● Exercise description
Go through the records and tally the lines that include the word "buffer". The answer is that total alone.

● Record excerpts

+===+

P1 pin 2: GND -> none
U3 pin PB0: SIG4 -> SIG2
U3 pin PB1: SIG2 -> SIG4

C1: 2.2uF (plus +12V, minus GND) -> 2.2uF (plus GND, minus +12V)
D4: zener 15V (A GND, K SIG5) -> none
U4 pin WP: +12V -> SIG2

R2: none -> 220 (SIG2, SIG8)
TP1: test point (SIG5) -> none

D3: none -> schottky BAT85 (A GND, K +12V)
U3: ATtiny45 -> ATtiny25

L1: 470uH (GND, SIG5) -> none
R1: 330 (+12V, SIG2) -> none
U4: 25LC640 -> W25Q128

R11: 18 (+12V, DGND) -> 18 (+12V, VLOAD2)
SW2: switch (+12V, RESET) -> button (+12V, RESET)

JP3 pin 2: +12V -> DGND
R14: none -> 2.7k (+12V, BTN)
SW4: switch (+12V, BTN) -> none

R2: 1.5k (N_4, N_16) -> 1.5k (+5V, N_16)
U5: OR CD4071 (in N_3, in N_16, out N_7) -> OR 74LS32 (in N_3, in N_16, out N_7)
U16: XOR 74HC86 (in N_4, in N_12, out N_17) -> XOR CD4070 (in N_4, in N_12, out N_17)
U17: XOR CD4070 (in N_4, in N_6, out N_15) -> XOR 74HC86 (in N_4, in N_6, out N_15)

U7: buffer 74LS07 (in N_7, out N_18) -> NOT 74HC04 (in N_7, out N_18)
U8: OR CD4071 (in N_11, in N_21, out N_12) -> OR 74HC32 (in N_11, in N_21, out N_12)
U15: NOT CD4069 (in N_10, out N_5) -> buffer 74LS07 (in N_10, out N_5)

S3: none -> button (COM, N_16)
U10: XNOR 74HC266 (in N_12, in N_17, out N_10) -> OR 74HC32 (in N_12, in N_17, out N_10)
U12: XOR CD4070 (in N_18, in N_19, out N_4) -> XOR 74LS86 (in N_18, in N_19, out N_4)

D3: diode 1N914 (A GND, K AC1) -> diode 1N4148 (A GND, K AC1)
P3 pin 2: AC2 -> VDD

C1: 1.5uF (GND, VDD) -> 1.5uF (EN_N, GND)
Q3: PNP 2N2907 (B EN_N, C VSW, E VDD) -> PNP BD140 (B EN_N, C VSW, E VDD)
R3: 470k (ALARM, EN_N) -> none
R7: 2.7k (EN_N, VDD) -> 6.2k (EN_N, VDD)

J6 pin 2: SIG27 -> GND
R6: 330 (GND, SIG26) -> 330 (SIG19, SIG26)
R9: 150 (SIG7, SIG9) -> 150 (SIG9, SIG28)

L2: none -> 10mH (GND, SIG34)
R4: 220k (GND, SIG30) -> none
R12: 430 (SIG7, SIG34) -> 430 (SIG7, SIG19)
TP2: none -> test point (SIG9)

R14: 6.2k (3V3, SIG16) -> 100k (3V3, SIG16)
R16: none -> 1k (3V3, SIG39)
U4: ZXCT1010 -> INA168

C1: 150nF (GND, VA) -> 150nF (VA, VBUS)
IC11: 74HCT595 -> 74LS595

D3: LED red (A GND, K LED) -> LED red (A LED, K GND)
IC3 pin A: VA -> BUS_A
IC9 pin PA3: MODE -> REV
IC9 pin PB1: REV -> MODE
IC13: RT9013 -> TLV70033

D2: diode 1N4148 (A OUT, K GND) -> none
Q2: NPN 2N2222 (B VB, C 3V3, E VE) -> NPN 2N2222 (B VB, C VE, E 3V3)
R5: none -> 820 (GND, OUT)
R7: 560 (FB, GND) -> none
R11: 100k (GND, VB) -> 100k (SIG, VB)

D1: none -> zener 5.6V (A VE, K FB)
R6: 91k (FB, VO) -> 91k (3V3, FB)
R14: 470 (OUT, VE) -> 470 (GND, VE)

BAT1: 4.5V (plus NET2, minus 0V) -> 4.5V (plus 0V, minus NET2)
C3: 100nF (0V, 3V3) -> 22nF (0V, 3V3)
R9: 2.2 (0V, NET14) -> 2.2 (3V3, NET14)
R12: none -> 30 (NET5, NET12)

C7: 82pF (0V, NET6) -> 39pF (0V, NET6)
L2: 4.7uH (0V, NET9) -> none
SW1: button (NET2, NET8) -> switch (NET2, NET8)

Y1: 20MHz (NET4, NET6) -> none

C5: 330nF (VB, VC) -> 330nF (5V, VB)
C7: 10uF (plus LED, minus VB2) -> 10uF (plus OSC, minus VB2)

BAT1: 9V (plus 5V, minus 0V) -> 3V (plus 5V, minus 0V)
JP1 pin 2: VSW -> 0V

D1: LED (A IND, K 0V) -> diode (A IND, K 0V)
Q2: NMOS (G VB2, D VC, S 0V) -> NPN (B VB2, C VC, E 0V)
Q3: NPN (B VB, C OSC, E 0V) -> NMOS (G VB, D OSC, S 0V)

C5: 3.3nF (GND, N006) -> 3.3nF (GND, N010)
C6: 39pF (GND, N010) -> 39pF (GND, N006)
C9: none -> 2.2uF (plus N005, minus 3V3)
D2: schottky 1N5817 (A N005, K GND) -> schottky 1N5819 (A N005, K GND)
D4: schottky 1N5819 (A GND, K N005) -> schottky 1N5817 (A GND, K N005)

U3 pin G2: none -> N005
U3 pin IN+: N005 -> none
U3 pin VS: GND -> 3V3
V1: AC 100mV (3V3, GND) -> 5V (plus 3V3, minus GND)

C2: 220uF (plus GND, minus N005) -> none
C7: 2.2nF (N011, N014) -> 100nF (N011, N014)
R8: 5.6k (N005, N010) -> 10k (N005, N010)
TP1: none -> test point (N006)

+===+

● Exercise answer
2